- **What the exercise asks**
Reproduce the data below word for word, but leave out the pictures.

- **Stored rows**
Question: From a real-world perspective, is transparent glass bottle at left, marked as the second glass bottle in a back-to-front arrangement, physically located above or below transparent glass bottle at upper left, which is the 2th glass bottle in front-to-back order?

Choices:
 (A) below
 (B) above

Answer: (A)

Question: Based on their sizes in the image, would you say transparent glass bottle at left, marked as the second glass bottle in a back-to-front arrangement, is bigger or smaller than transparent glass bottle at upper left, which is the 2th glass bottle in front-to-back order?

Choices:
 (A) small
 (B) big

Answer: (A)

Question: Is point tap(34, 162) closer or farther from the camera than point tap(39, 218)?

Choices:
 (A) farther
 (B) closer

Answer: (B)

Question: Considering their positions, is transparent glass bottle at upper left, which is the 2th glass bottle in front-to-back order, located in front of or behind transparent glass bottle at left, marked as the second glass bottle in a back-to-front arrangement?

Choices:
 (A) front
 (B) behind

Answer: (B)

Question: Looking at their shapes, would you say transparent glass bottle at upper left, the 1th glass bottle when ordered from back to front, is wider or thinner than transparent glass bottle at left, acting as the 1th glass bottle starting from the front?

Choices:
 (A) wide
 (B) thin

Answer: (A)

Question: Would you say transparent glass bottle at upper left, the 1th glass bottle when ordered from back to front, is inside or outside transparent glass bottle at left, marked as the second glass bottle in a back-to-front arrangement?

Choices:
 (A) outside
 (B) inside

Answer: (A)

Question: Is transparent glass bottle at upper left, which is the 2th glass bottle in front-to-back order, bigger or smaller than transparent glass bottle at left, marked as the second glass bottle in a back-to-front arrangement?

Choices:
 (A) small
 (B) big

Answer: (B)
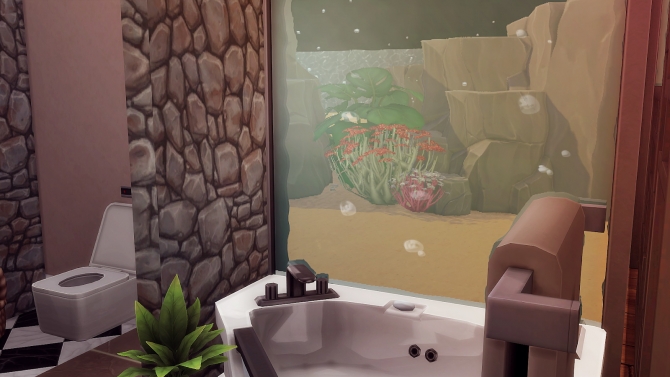
This screenshot has height=377, width=670. Identify the location of white bathtub. (350, 349).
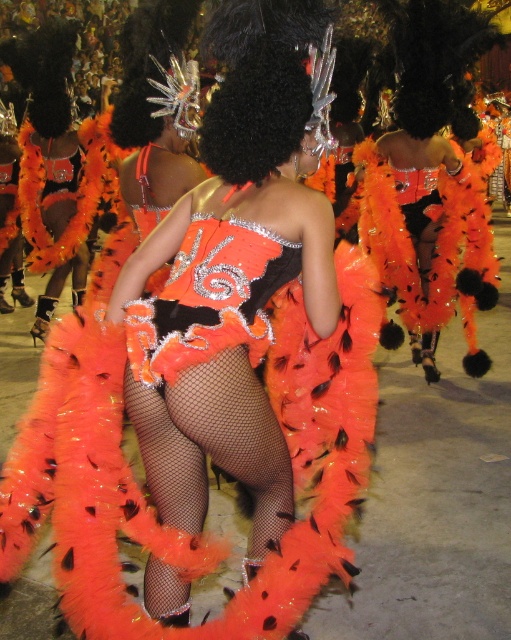
Question: Does orange feathered costume at center appear on the left side of orange feather boa at center?

Choices:
 (A) yes
 (B) no

Answer: (B)

Question: Is orange feathered costume at center above orange feather boa at center?

Choices:
 (A) no
 (B) yes

Answer: (A)

Question: Which of the following is the farthest from the observer?

Choices:
 (A) orange feathered costume at center
 (B) orange feather boa at center

Answer: (B)

Question: Can you confirm if orange feathered costume at center is positioned to the right of orange feather boa at center?

Choices:
 (A) yes
 (B) no

Answer: (A)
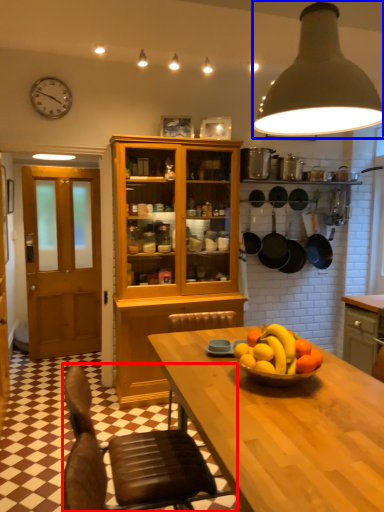
Question: Which point is closer to the camera, chair (highlighted by a red box) or light (highlighted by a blue box)?

Choices:
 (A) chair
 (B) light

Answer: (B)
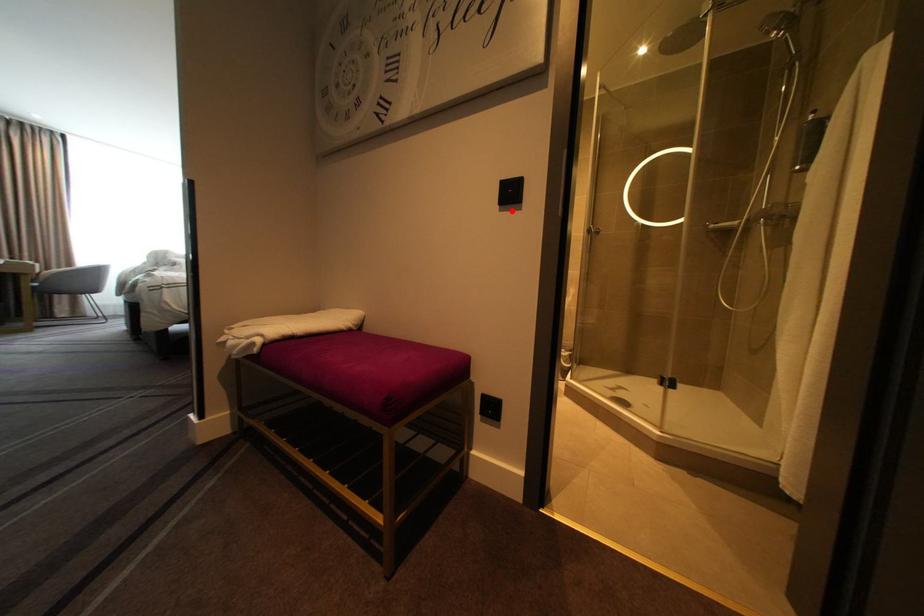
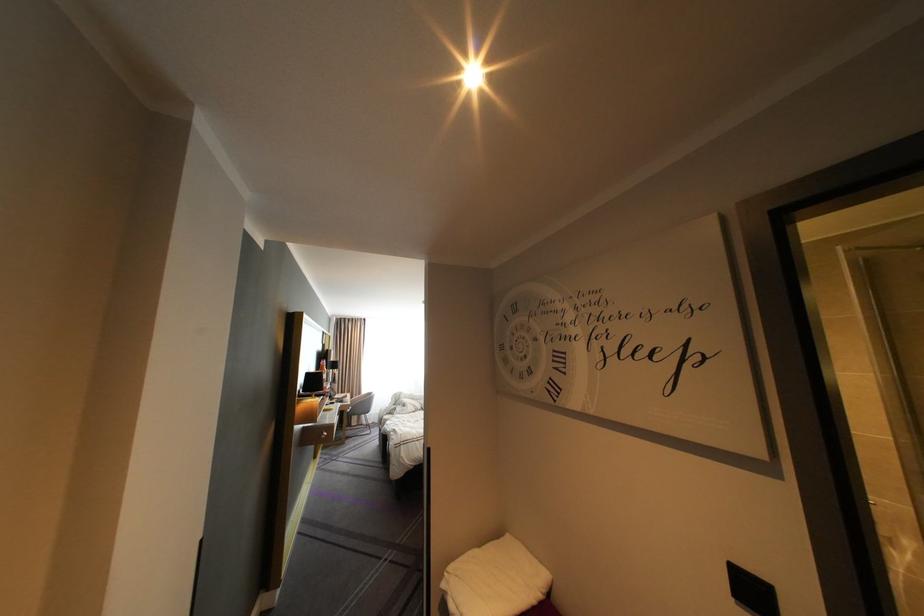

- **Answer below**
Question: From a real-world perspective, is transparent glass bottle at left, marked as the second glass bottle in a back-to-front arrangement, physically located above or below transparent glass bottle at upper left, which is the 2th glass bottle in front-to-back order?

Choices:
 (A) below
 (B) above

Answer: (A)

Question: Based on their sizes in the image, would you say transparent glass bottle at left, marked as the second glass bottle in a back-to-front arrangement, is bigger or smaller than transparent glass bottle at upper left, which is the 2th glass bottle in front-to-back order?

Choices:
 (A) small
 (B) big

Answer: (A)

Question: Is point tap(34, 162) closer or farther from the camera than point tap(39, 218)?

Choices:
 (A) farther
 (B) closer

Answer: (B)

Question: Considering their positions, is transparent glass bottle at upper left, which is the 2th glass bottle in front-to-back order, located in front of or behind transparent glass bottle at left, marked as the second glass bottle in a back-to-front arrangement?

Choices:
 (A) front
 (B) behind

Answer: (B)

Question: Looking at their shapes, would you say transparent glass bottle at upper left, the 1th glass bottle when ordered from back to front, is wider or thinner than transparent glass bottle at left, acting as the 1th glass bottle starting from the front?

Choices:
 (A) wide
 (B) thin

Answer: (A)

Question: Would you say transparent glass bottle at upper left, the 1th glass bottle when ordered from back to front, is inside or outside transparent glass bottle at left, marked as the second glass bottle in a back-to-front arrangement?

Choices:
 (A) outside
 (B) inside

Answer: (A)

Question: Is transparent glass bottle at upper left, which is the 2th glass bottle in front-to-back order, bigger or smaller than transparent glass bottle at left, marked as the second glass bottle in a back-to-front arrangement?

Choices:
 (A) small
 (B) big

Answer: (B)
This screenshot has height=377, width=670. Identify the location of white bathtub. (350, 349).
Question: Does orange feathered costume at center appear on the left side of orange feather boa at center?

Choices:
 (A) yes
 (B) no

Answer: (B)

Question: Is orange feathered costume at center above orange feather boa at center?

Choices:
 (A) no
 (B) yes

Answer: (A)

Question: Which of the following is the farthest from the observer?

Choices:
 (A) orange feathered costume at center
 (B) orange feather boa at center

Answer: (B)

Question: Can you confirm if orange feathered costume at center is positioned to the right of orange feather boa at center?

Choices:
 (A) yes
 (B) no

Answer: (A)
Question: Which point is closer to the camera, chair (highlighted by a red box) or light (highlighted by a blue box)?

Choices:
 (A) chair
 (B) light

Answer: (B)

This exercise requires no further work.